*WHAT THE TASK REQUIRES:* Restate word for word the lines that run from the one containing "(143, 432) = (183, 208): orange" to the last line of the data, both ends included.

[Object state comparisons]
• • • •
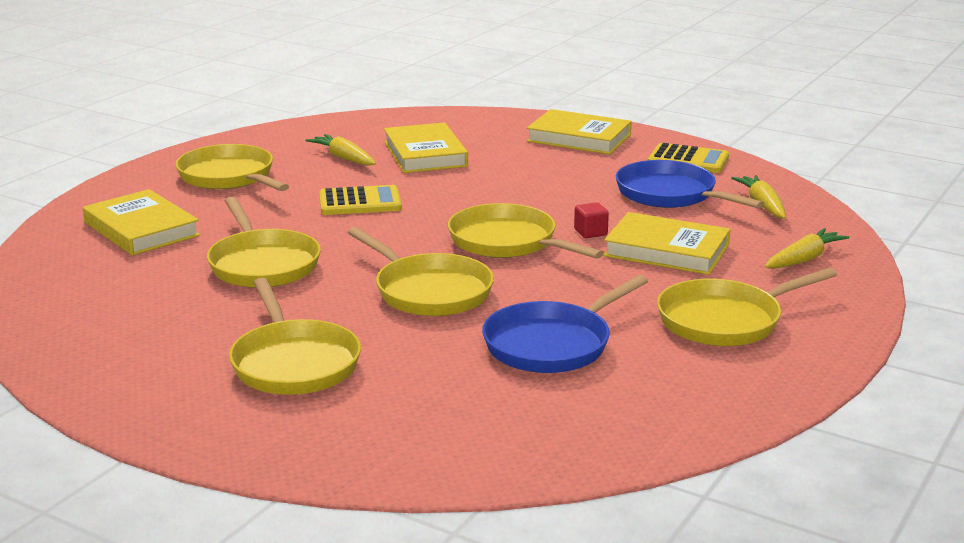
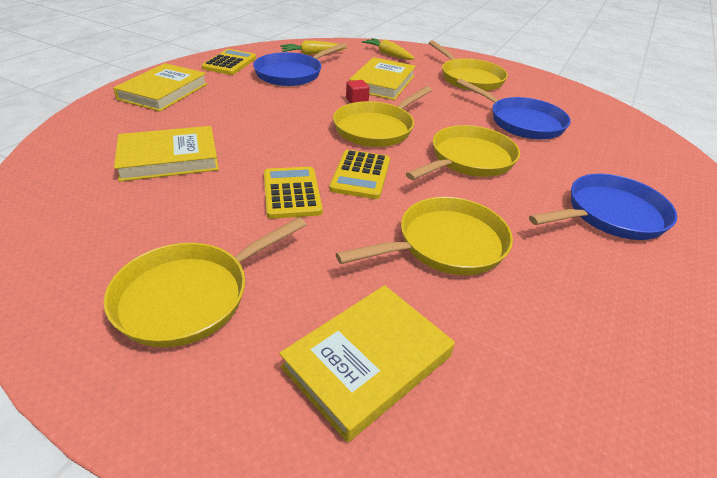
camera: 95 degrees left, 15 degrees up
(294, 362) = (610, 215): yellow pan -> blue pan
(343, 158) = (158, 206): yellow carrot -> none
(392, 231) = (361, 175): none -> yellow calculator

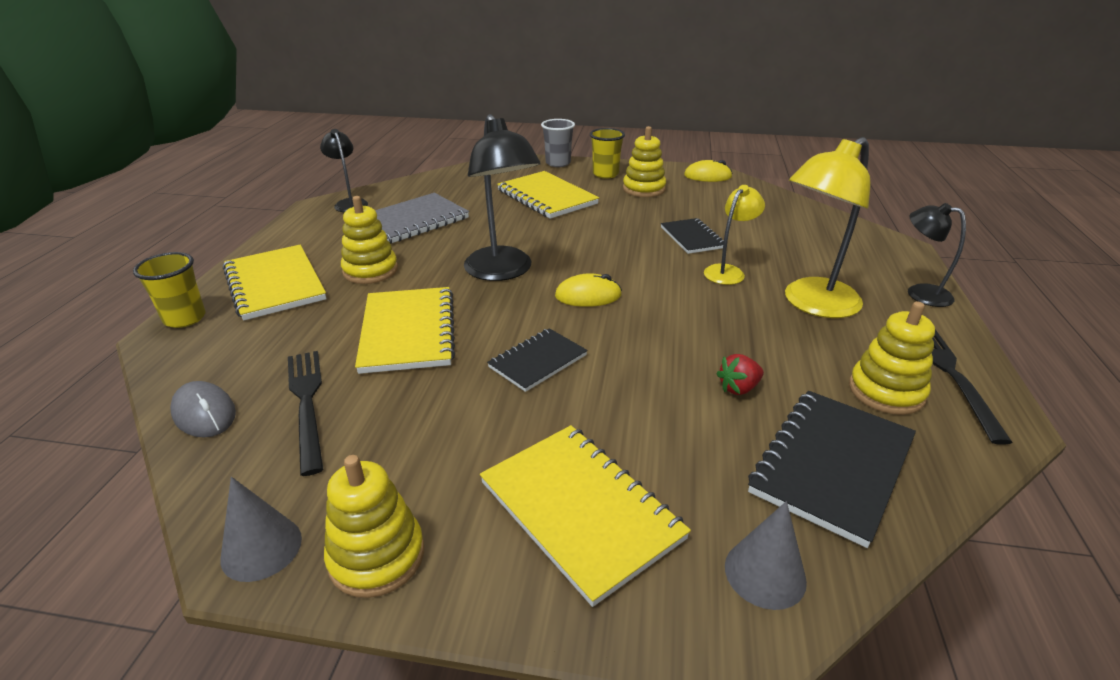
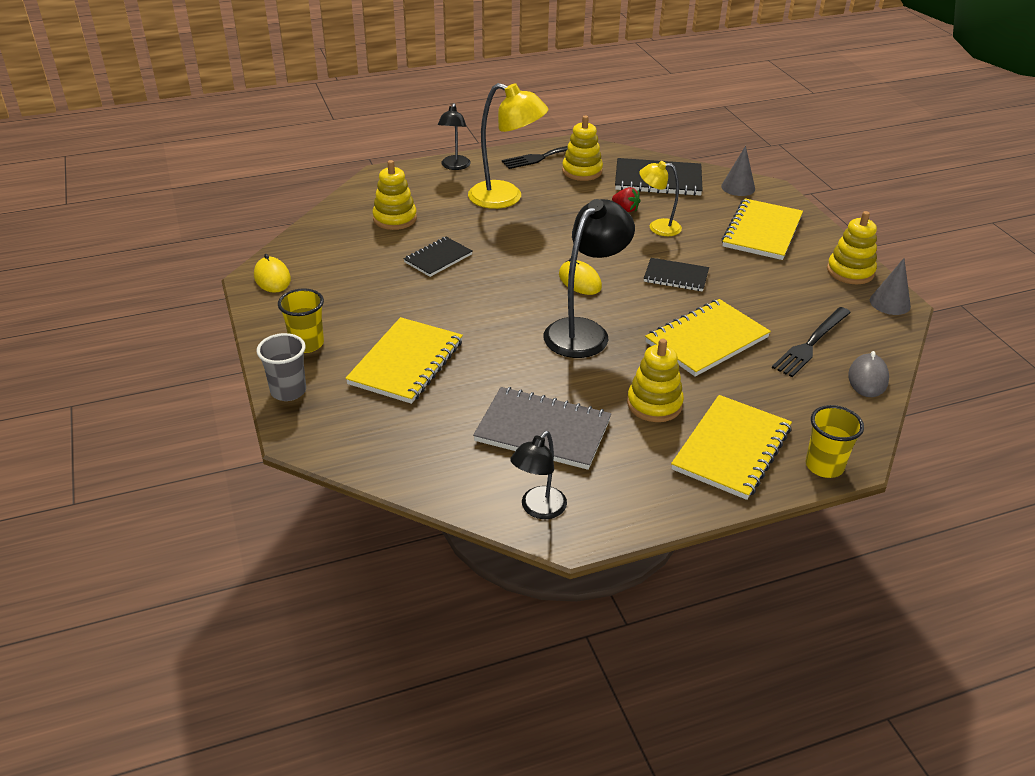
camera: 120 degrees left, 5 degrees up
(644, 189) = (338, 307): yellow stacking toy -> yellow stacking toy (395, 219)
(728, 271) = (486, 233): yellow lamp -> yellow lamp (658, 227)

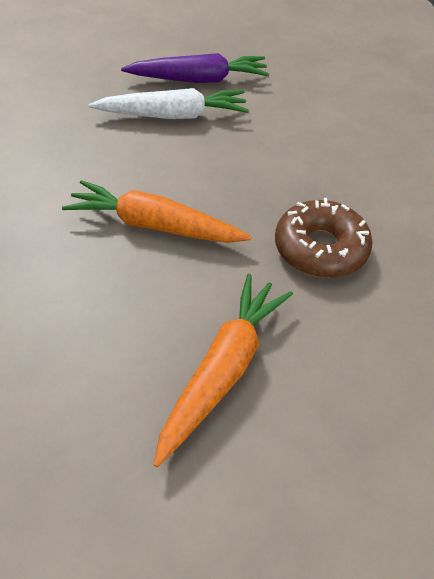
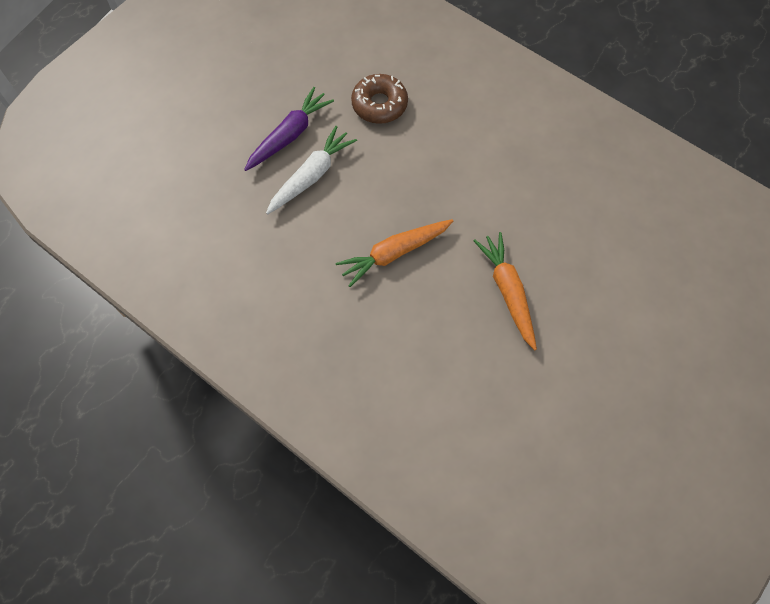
camera: 45 degrees left, 15 degrees up
(320, 248) = (479, 196): brown donut -> brown donut (379, 104)

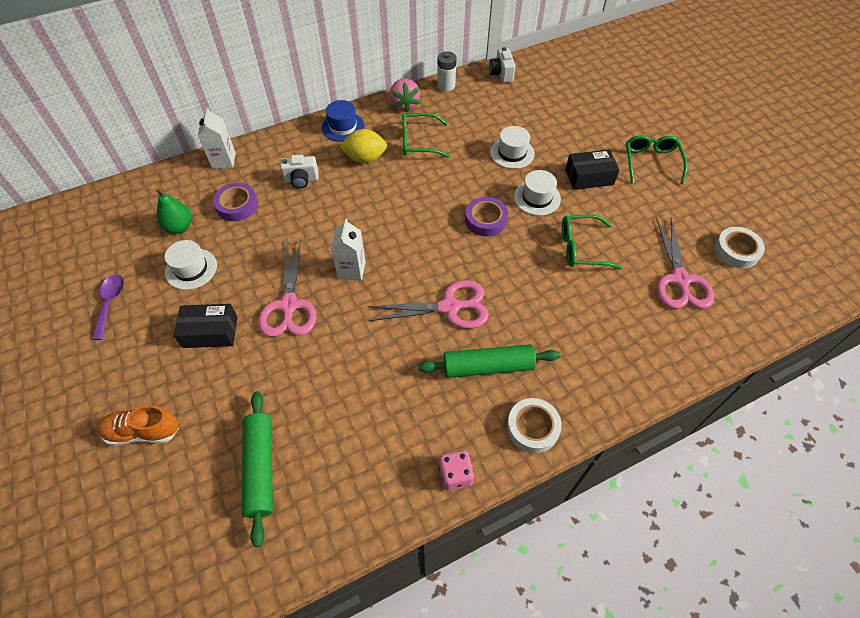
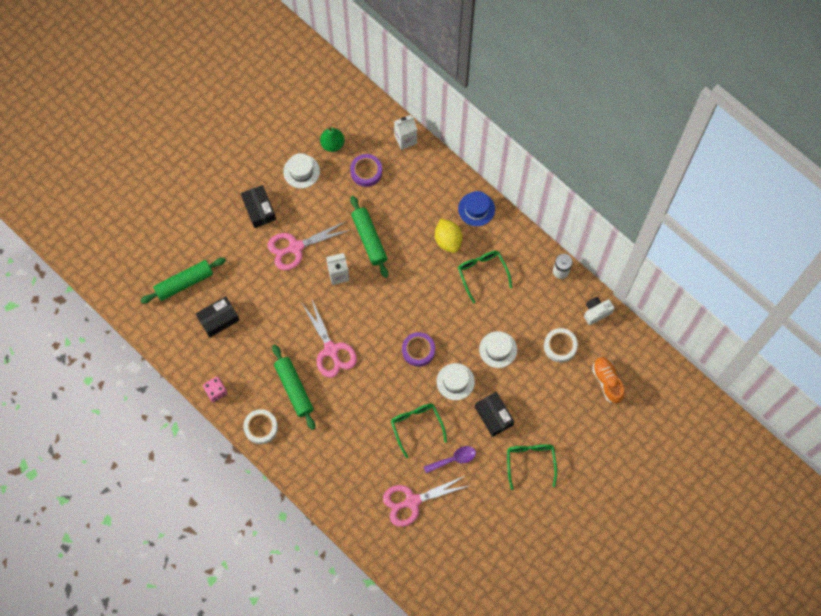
camera: 70 degrees right, 15 degrees up
(110, 303) = (258, 138): purple spoon -> purple spoon (454, 459)
(143, 432) = (183, 208): orange shoe -> orange shoe (607, 381)
(301, 180) = (407, 204): white camera -> none
(323, 226) = (369, 239): none -> green rolling pin
(343, 435) = (218, 319): none -> black box
(404, 104) = (522, 246): pink strawberry -> none
(651, 162) = (530, 462): green glasses -> green glasses turned 75 degrees counterclockwise
(736, 250) = (456, 540): white tape -> white tape (560, 346)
• • • •
*FINAL ANSWER:*
(143, 432) = (183, 208): orange shoe -> orange shoe (607, 381)
(301, 180) = (407, 204): white camera -> none
(323, 226) = (369, 239): none -> green rolling pin
(343, 435) = (218, 319): none -> black box
(404, 104) = (522, 246): pink strawberry -> none
(651, 162) = (530, 462): green glasses -> green glasses turned 75 degrees counterclockwise
(736, 250) = (456, 540): white tape -> white tape (560, 346)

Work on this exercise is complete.